WORK INSTRUCTIONS -> Extract each line bearing the word "JSON".

□ □ □ □ □

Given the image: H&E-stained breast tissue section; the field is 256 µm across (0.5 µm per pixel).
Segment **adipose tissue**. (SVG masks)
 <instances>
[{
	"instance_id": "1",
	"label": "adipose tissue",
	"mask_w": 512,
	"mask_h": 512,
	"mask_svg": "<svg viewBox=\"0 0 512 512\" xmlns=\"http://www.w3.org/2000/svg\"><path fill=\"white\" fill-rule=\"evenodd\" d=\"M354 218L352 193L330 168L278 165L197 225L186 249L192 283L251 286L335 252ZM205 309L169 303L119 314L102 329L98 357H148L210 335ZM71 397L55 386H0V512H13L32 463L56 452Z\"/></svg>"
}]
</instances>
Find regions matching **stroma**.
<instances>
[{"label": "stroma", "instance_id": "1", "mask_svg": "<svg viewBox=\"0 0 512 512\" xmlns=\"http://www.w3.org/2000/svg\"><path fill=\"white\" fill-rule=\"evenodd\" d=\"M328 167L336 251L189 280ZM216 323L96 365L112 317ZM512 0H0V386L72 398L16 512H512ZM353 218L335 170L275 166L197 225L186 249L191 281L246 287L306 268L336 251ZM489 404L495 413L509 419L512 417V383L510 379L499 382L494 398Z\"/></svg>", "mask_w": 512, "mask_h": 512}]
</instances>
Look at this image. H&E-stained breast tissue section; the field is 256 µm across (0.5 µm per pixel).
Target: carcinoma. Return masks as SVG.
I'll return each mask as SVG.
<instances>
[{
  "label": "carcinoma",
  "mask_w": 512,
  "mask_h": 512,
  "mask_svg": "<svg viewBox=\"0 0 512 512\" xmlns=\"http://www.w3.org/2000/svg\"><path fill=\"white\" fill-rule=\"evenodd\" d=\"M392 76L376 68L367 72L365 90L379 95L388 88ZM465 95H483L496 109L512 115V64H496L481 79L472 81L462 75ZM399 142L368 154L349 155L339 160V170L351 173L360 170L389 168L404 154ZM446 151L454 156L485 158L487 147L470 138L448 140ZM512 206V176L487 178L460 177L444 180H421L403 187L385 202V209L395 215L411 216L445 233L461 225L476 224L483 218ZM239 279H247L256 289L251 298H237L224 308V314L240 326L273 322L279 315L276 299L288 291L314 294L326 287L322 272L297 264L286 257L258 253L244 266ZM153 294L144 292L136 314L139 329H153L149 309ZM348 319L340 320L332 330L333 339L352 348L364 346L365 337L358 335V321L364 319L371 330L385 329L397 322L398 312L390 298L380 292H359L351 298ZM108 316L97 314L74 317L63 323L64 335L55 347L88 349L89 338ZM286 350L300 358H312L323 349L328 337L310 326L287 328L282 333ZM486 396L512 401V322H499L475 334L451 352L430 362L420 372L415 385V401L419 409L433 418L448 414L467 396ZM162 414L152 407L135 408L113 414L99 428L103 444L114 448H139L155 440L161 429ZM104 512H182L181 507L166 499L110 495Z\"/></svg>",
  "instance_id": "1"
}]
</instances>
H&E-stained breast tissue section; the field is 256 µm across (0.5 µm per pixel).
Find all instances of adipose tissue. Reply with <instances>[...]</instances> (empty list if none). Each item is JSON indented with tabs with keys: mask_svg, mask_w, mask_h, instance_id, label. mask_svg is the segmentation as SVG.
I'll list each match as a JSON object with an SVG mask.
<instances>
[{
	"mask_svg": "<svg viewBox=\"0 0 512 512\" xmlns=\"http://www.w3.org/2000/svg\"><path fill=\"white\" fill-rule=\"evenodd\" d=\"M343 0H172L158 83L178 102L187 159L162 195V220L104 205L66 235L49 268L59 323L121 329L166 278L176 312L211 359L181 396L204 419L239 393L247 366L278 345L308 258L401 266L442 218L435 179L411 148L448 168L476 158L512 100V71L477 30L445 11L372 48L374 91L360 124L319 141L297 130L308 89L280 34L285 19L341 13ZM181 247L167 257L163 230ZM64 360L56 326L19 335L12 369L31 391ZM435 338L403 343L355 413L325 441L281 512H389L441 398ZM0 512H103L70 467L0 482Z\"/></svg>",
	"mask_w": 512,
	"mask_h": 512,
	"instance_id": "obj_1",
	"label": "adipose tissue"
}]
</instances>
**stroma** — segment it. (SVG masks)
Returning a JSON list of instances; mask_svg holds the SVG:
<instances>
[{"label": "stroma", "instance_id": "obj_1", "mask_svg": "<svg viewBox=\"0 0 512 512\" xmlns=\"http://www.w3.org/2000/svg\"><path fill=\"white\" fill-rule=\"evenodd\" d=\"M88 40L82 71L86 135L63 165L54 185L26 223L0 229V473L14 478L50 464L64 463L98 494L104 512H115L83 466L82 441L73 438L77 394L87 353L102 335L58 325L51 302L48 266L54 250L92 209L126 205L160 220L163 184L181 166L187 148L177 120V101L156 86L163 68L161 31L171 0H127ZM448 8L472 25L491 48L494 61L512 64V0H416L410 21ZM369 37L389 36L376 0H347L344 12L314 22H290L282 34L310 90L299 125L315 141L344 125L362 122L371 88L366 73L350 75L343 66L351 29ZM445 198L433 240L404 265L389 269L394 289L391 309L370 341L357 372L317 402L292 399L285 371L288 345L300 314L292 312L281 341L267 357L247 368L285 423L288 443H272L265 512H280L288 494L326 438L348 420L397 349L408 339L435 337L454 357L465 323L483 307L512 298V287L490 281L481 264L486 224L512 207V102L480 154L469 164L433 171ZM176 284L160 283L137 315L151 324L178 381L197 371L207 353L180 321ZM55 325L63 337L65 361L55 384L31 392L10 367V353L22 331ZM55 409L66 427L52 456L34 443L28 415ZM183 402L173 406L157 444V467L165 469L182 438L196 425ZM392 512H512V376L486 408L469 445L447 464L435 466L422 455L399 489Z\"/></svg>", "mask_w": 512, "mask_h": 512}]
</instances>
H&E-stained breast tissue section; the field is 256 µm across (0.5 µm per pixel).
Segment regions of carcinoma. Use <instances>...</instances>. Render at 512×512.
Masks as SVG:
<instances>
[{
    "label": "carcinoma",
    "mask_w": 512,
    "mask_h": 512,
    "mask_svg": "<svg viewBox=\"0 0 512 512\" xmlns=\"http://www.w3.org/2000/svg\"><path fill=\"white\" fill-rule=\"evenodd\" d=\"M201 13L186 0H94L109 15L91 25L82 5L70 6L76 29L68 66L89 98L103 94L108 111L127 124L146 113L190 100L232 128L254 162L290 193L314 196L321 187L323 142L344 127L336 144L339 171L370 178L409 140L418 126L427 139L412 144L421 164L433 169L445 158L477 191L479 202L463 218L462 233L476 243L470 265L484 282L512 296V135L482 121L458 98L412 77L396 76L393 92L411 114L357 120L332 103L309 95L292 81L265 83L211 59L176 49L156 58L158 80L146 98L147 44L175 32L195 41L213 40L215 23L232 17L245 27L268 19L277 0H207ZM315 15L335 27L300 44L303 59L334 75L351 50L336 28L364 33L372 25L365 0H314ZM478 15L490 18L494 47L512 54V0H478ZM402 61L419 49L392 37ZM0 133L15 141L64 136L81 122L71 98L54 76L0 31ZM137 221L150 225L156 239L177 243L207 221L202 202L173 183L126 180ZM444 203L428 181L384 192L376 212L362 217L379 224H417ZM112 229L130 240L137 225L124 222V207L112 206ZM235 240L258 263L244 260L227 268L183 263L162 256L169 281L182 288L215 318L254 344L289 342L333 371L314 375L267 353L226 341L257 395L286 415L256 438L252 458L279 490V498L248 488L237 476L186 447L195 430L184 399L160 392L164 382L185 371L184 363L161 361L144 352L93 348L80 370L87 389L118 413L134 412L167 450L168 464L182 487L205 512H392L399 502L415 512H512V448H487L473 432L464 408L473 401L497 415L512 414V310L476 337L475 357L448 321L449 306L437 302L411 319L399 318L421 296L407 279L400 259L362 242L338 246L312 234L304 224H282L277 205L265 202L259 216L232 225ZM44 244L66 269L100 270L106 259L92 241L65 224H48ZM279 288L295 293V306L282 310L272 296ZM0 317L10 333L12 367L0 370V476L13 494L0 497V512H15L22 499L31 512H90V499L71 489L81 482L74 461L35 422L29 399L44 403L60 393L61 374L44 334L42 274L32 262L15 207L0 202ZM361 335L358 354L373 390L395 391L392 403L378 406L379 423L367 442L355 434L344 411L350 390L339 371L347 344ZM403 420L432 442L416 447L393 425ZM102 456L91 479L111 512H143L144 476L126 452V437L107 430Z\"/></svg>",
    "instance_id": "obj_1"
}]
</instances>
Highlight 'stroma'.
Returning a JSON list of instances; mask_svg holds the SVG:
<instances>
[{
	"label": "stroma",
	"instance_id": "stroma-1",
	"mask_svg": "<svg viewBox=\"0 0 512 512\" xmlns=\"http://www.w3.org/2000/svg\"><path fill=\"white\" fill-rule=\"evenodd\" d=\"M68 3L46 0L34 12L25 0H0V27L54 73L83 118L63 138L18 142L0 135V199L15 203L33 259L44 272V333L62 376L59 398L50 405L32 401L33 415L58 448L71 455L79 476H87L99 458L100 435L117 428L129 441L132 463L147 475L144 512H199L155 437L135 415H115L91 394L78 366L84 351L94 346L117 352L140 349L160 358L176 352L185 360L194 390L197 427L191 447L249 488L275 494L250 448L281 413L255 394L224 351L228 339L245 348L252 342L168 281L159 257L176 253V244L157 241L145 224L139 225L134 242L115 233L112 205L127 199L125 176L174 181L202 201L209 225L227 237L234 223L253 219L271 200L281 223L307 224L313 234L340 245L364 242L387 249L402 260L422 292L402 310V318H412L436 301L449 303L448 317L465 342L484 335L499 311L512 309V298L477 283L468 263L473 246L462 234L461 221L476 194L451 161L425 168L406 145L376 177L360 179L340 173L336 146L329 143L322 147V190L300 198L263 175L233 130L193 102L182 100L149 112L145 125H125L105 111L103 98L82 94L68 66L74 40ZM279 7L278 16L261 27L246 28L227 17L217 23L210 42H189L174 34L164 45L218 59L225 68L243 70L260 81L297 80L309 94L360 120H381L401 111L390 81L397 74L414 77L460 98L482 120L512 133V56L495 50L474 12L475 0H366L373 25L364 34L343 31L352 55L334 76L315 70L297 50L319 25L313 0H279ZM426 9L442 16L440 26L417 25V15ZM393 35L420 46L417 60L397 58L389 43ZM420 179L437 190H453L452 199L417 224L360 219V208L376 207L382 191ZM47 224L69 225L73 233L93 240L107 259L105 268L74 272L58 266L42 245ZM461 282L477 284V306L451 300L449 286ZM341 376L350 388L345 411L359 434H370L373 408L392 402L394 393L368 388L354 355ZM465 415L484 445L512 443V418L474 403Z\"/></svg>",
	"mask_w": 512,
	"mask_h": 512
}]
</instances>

□ □ □ □ □

SOLUTION TO THIS EXERCISE ->
Find all instances of adipose tissue. Reply with <instances>[...]</instances> (empty list if none). Each item is JSON indented with tabs with keys: mask_svg, mask_w, mask_h, instance_id, label. mask_svg is the segmentation as SVG.
I'll list each match as a JSON object with an SVG mask.
Returning a JSON list of instances; mask_svg holds the SVG:
Returning a JSON list of instances; mask_svg holds the SVG:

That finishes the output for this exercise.